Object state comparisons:

───

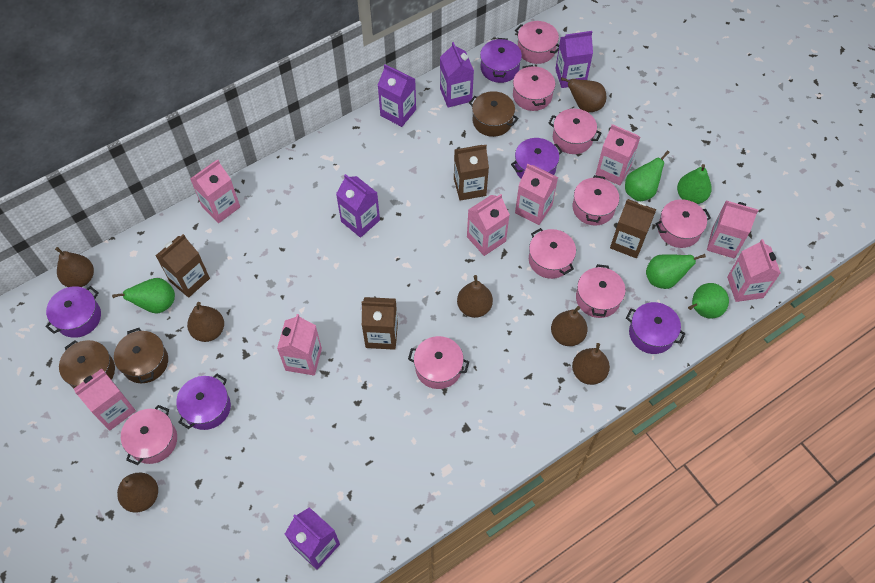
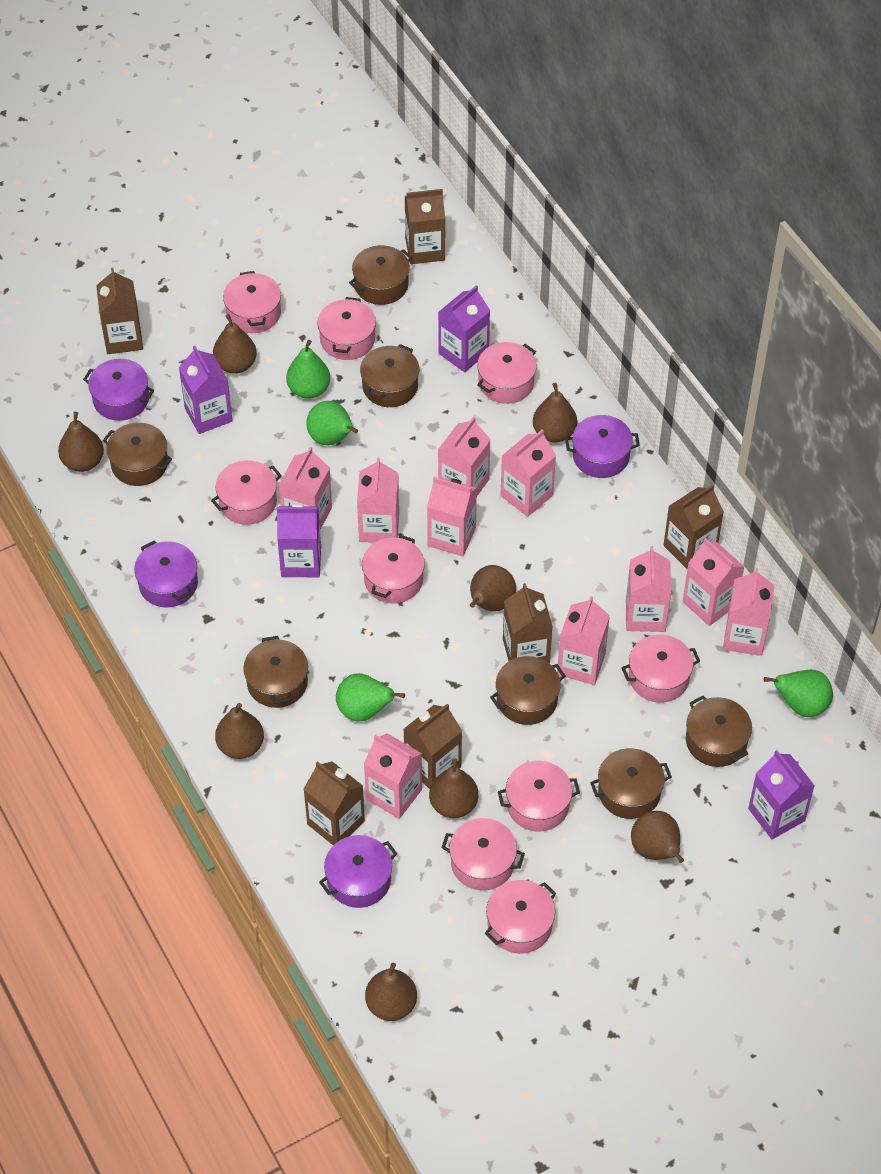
brown carton: 4 -> 6
brown pear: 7 -> 8
brown pot: 3 -> 7
green pear: 5 -> 4
pink carton: 8 -> 10
purple carton: 5 -> 4
purple pot: 5 -> 4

───

● The problem
The copy must reproduce every entry exactly while excluding all pictures.

● Written solution
brown carton: 4 -> 6
brown pear: 7 -> 8
brown pot: 3 -> 7
green pear: 5 -> 4
pink carton: 8 -> 10
purple carton: 5 -> 4
purple pot: 5 -> 4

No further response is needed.